__Exercise requirements__
Each of the entries below is to be written out exactly, and the images skipped.

__Exercise materials__
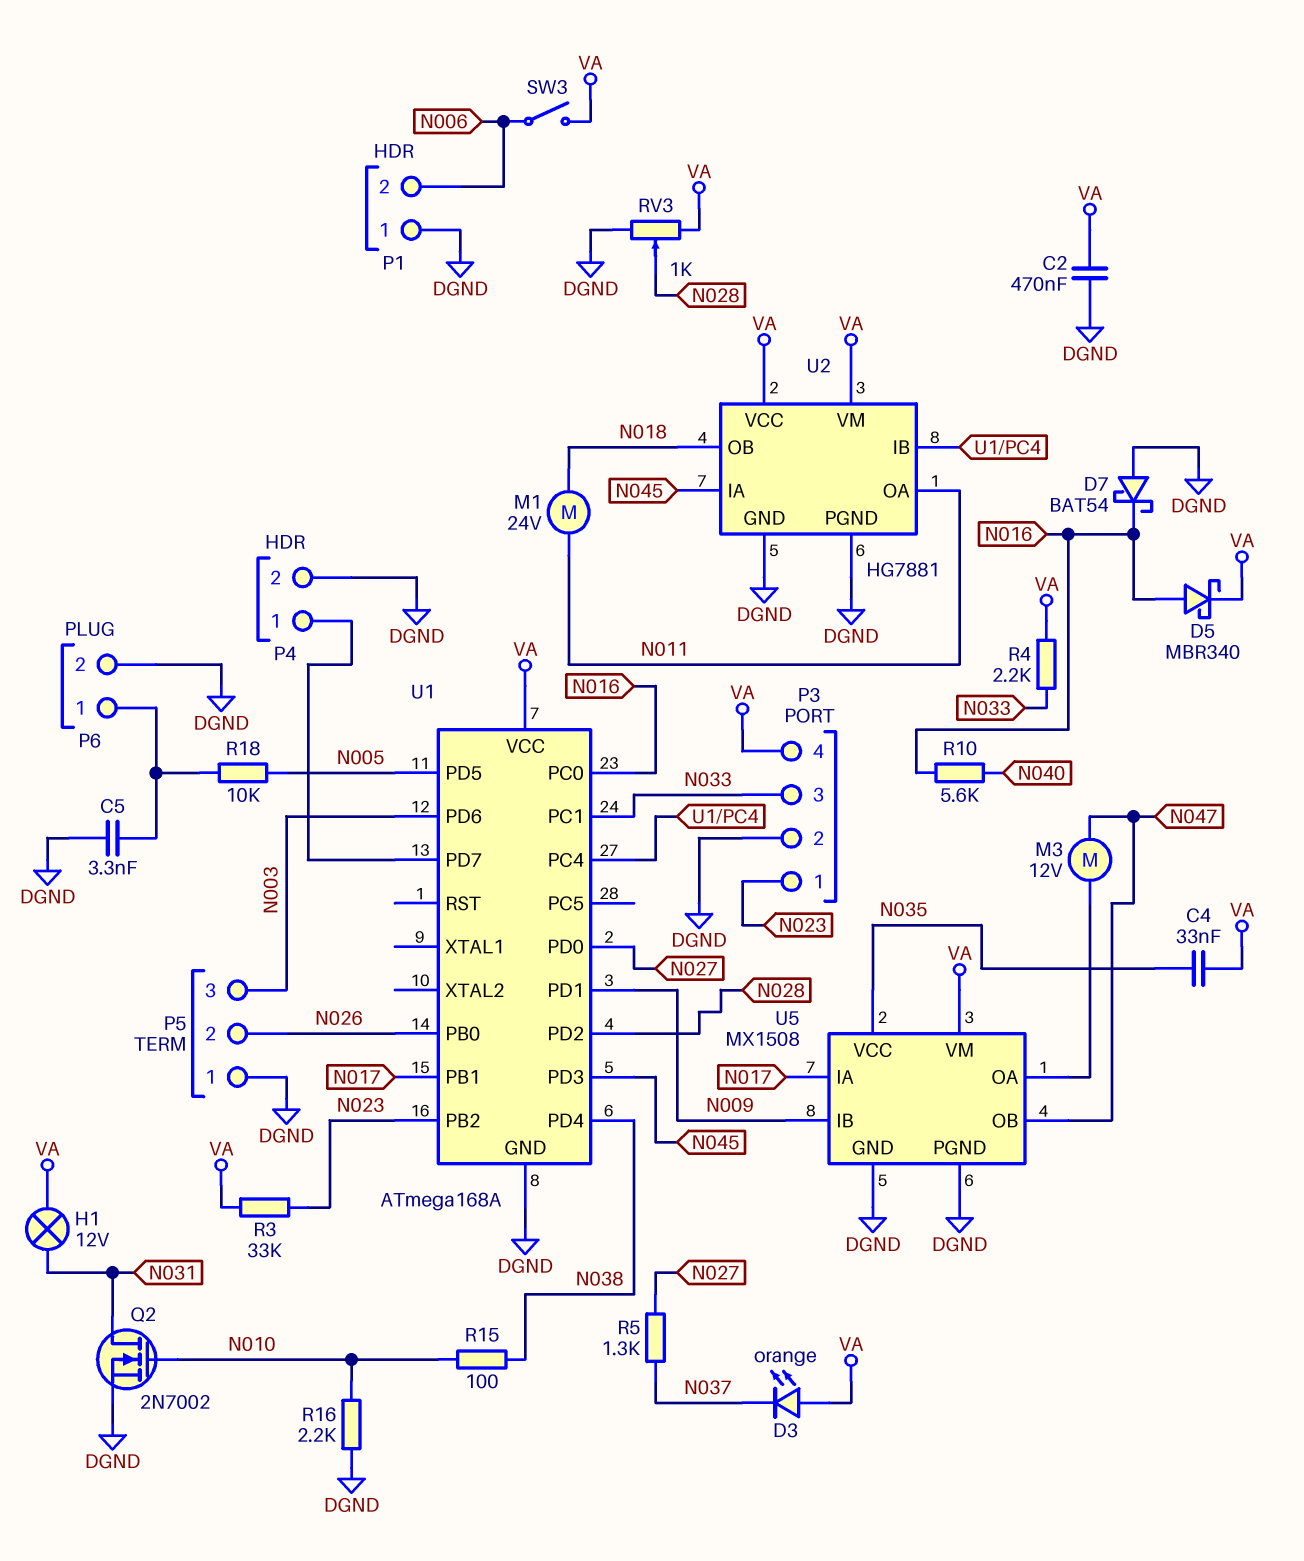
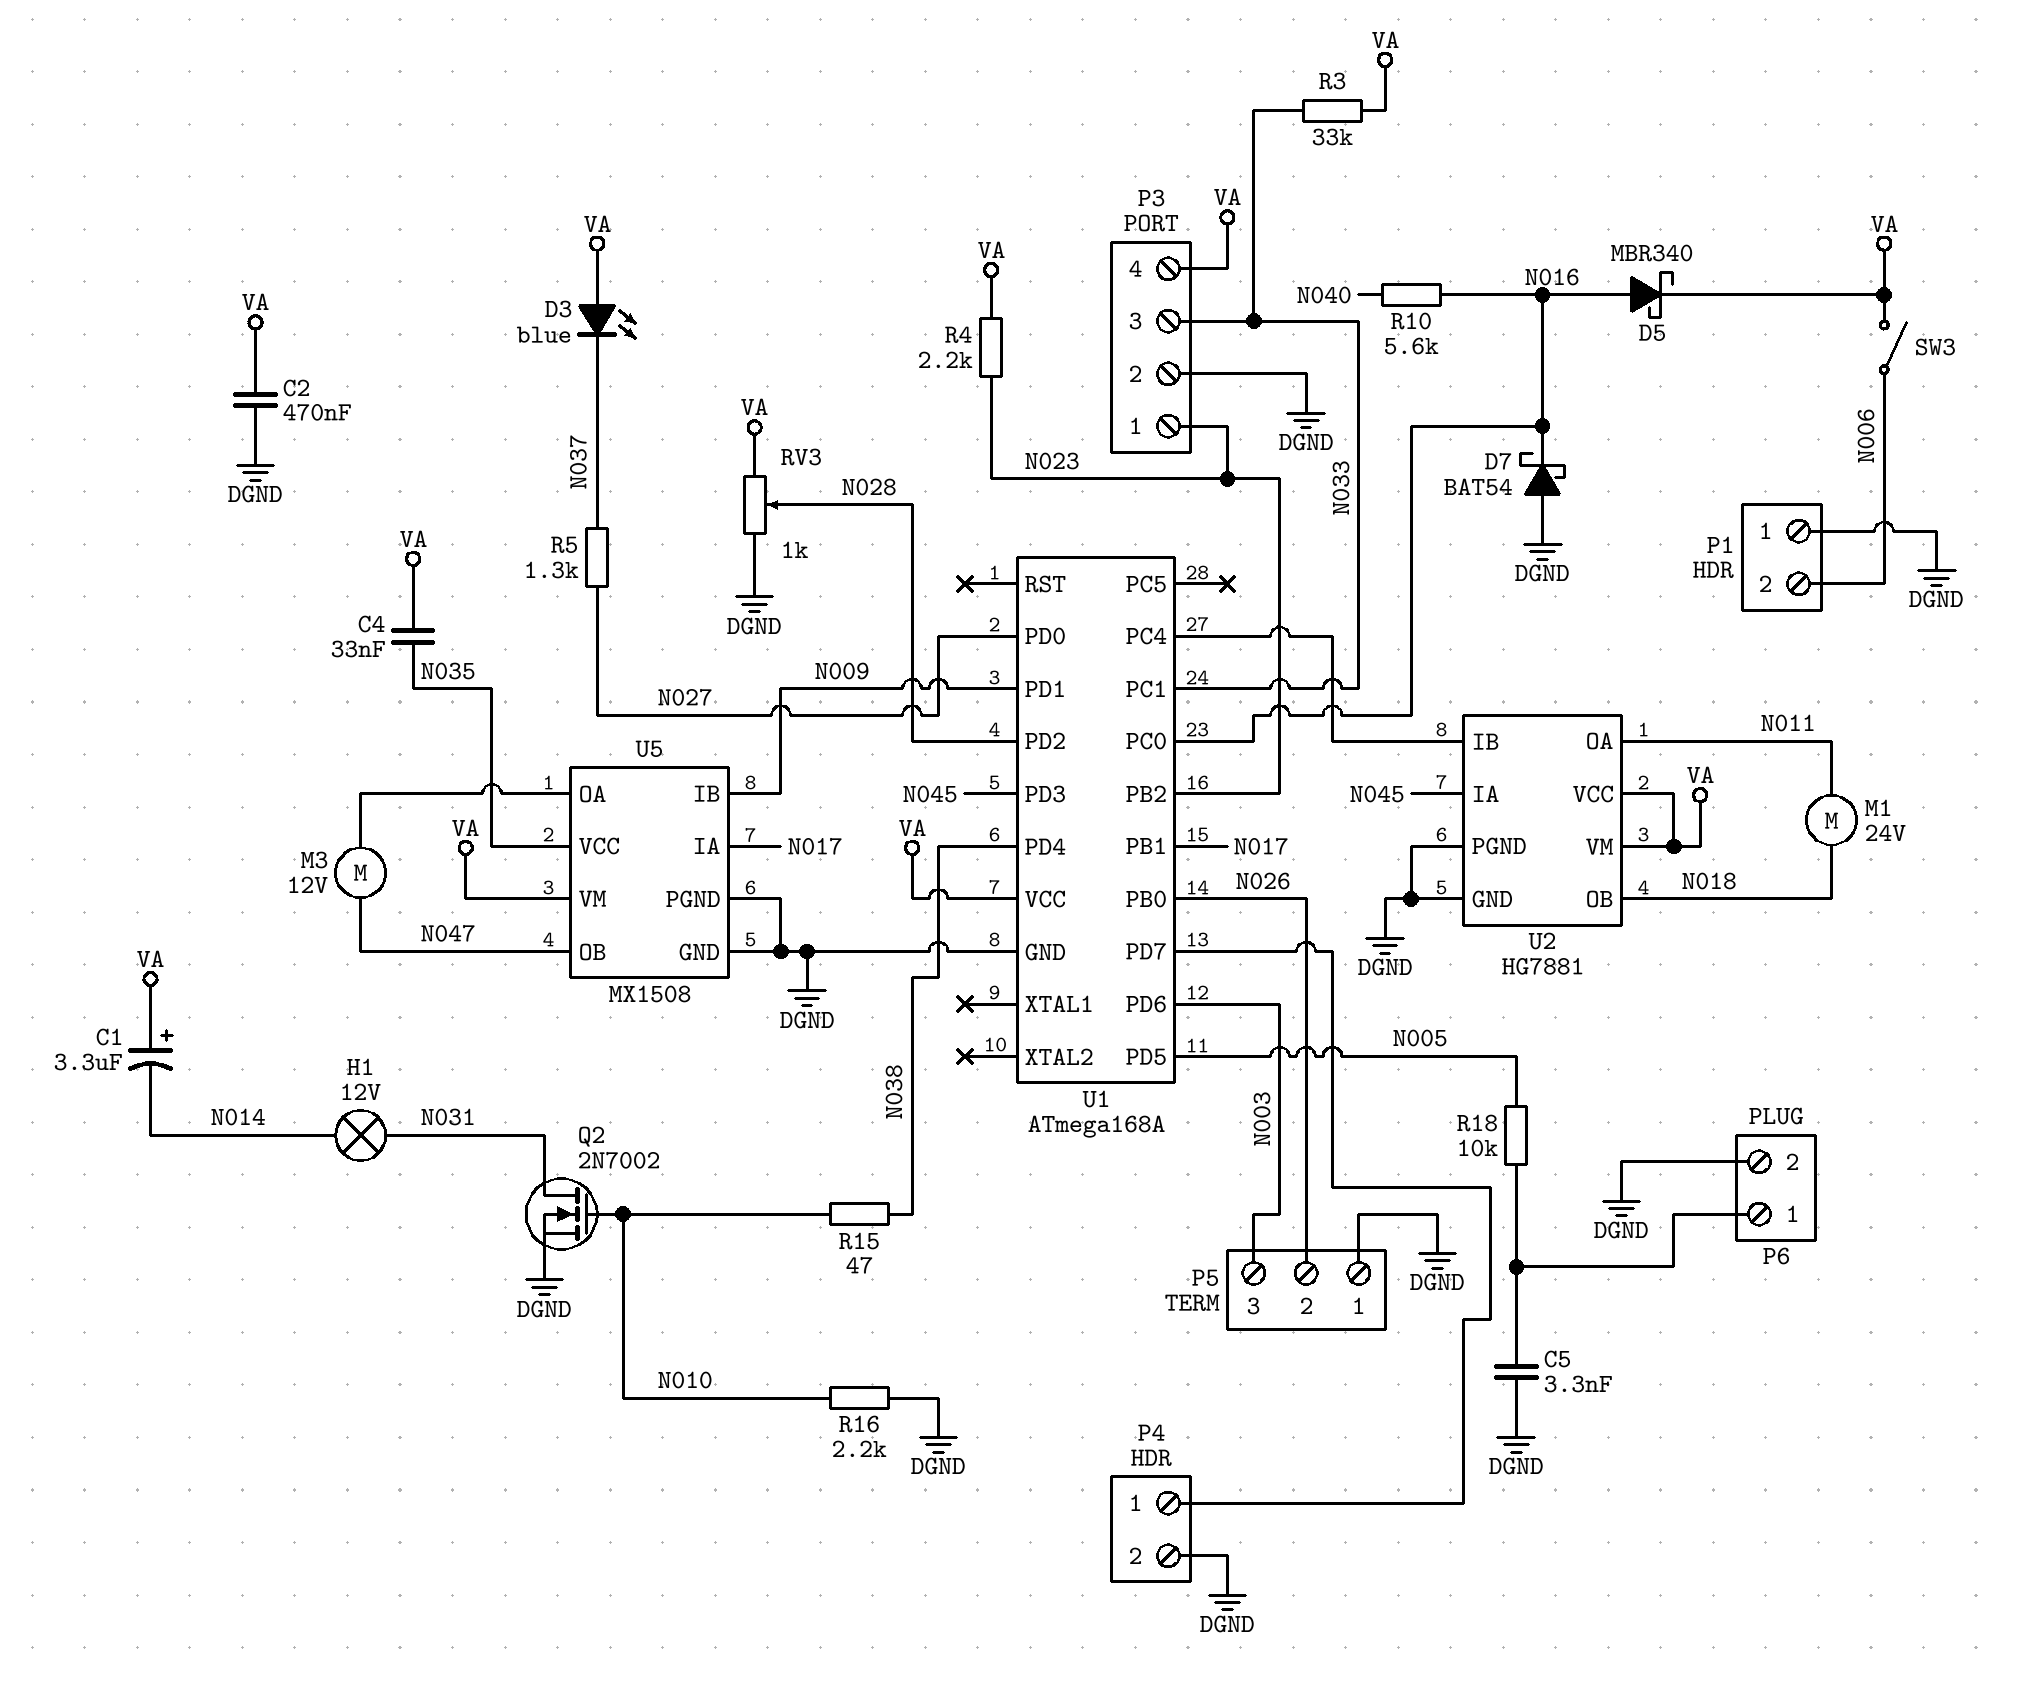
C1: none -> 3.3uF (plus VA, minus N014)
D3: LED orange (A VA, K N037) -> LED blue (A VA, K N037)
H1: lamp 12V (N031, VA) -> lamp 12V (N014, N031)
R3: 33k (N023, VA) -> 33k (N033, VA)
R4: 2.2k (N033, VA) -> 2.2k (N023, VA)
R15: 100 (N010, N038) -> 47 (N010, N038)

__Exercise output__
C1: none -> 3.3uF (plus VA, minus N014)
D3: LED orange (A VA, K N037) -> LED blue (A VA, K N037)
H1: lamp 12V (N031, VA) -> lamp 12V (N014, N031)
R3: 33k (N023, VA) -> 33k (N033, VA)
R4: 2.2k (N033, VA) -> 2.2k (N023, VA)
R15: 100 (N010, N038) -> 47 (N010, N038)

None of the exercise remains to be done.